▸ WORK TO BE COMPLETED
Could you repeat the records below exactly, leaving the pictures out?

▸ SOURCE DATA
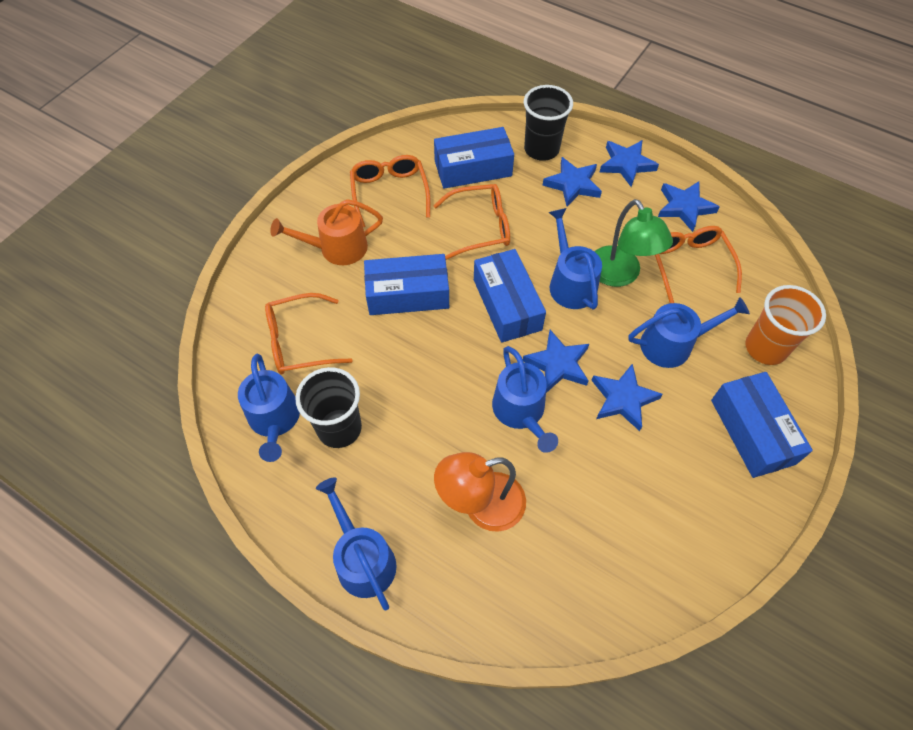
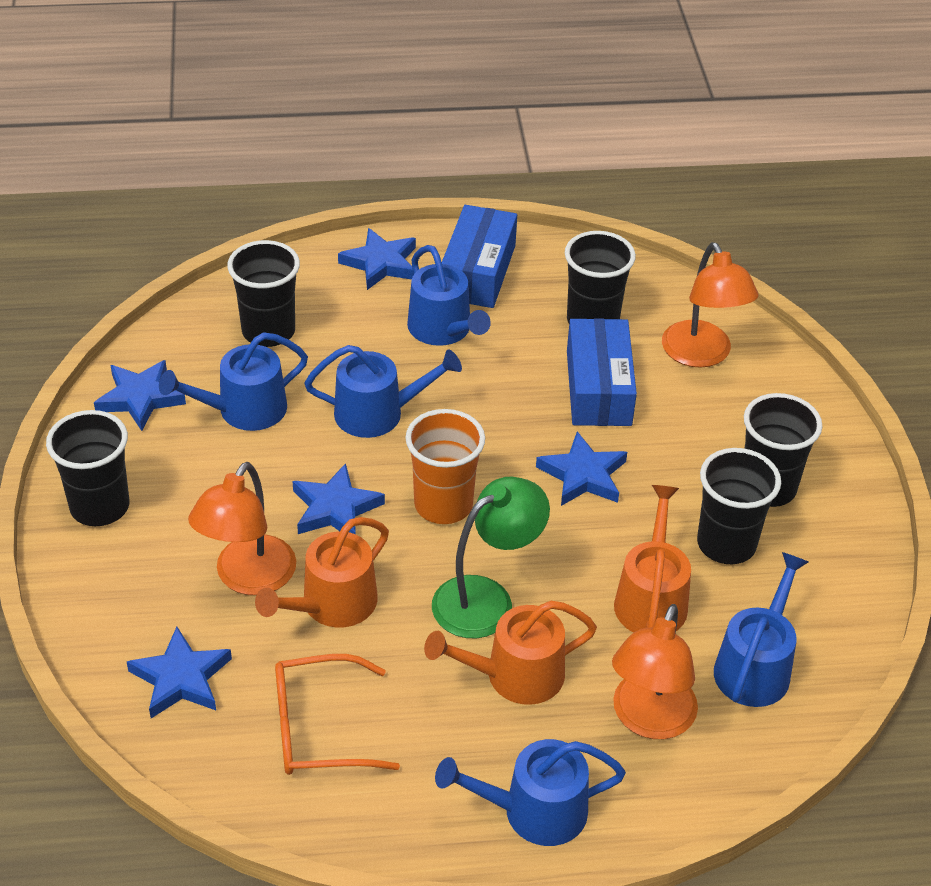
black cup: 2 -> 5
blue box: 4 -> 2
orange glasses: 4 -> 1
orange lamp: 1 -> 3
orange watering can: 1 -> 3

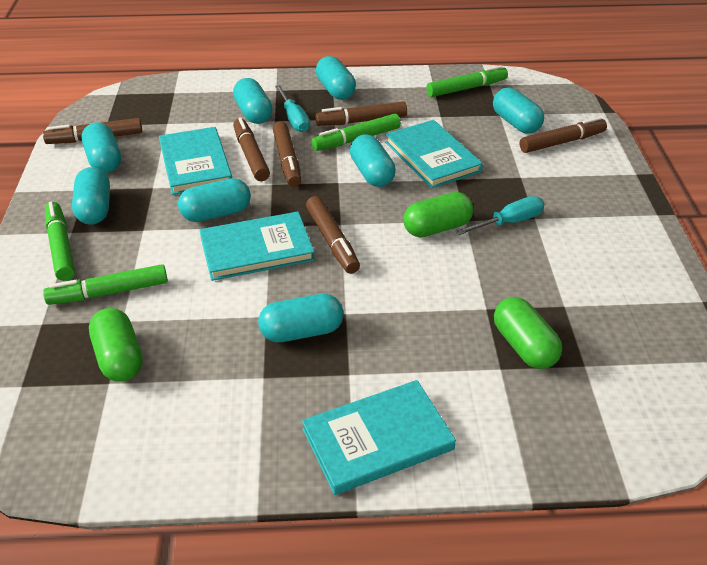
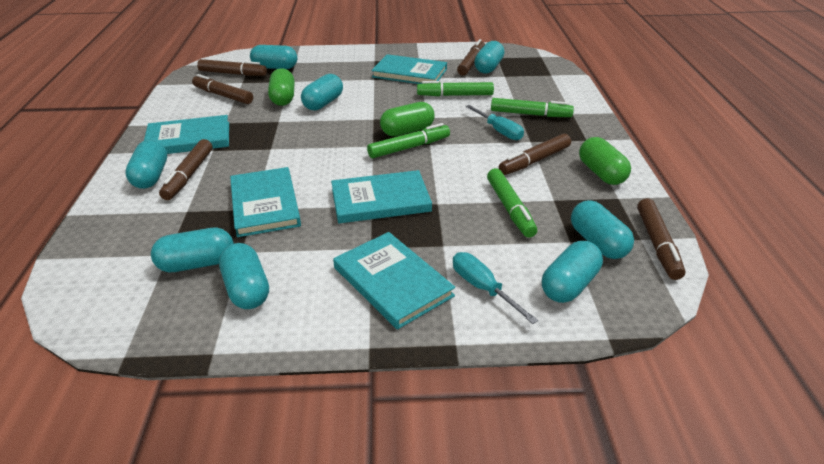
turquoise book: 4 -> 5

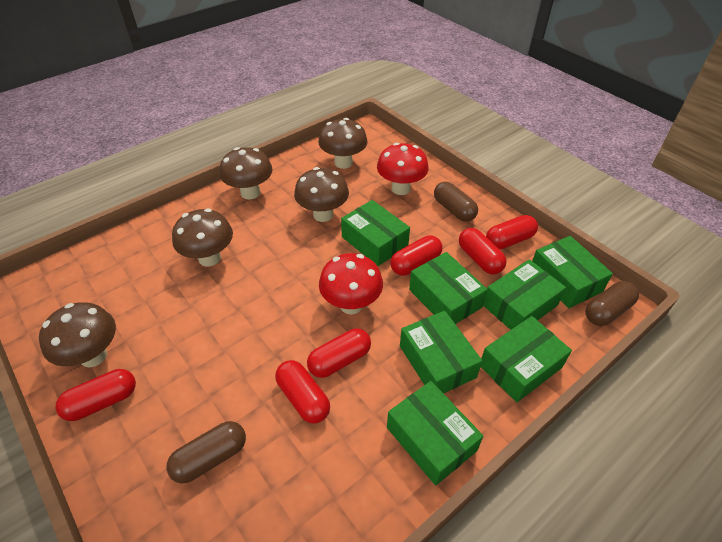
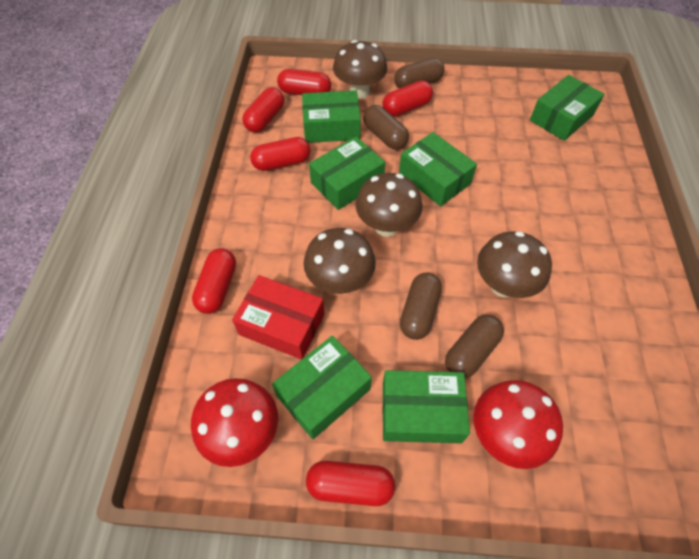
brown capsule: 3 -> 4
brown mushroom: 5 -> 4
green box: 7 -> 6
red box: 0 -> 1

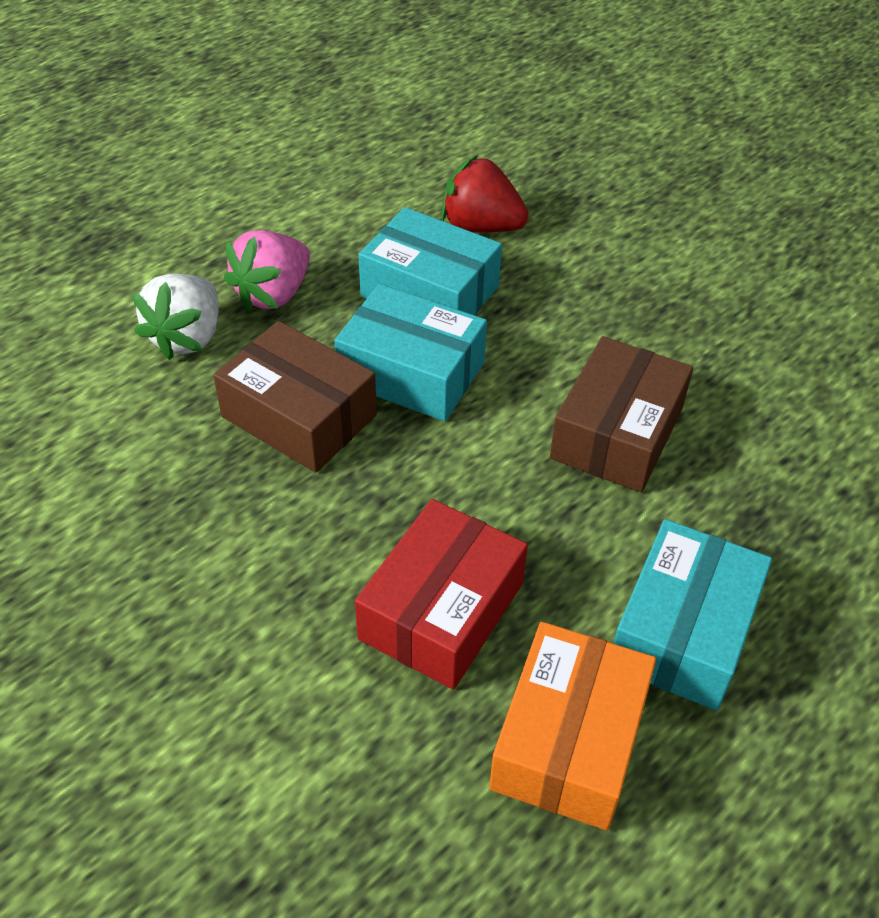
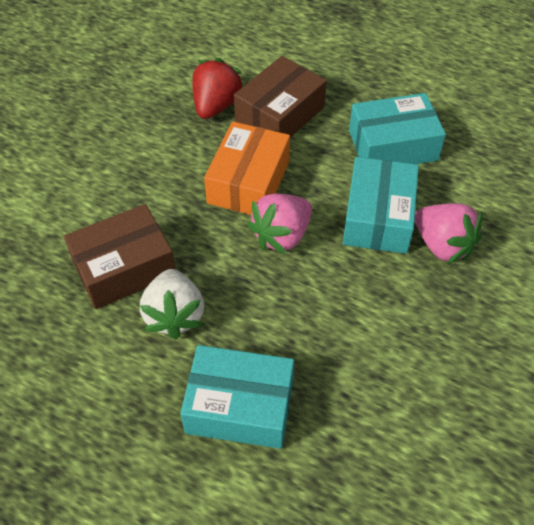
pink strawberry: 1 -> 2
red box: 1 -> 0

▸ REPLY
black cup: 2 -> 5
blue box: 4 -> 2
orange glasses: 4 -> 1
orange lamp: 1 -> 3
orange watering can: 1 -> 3

turquoise book: 4 -> 5

brown capsule: 3 -> 4
brown mushroom: 5 -> 4
green box: 7 -> 6
red box: 0 -> 1

pink strawberry: 1 -> 2
red box: 1 -> 0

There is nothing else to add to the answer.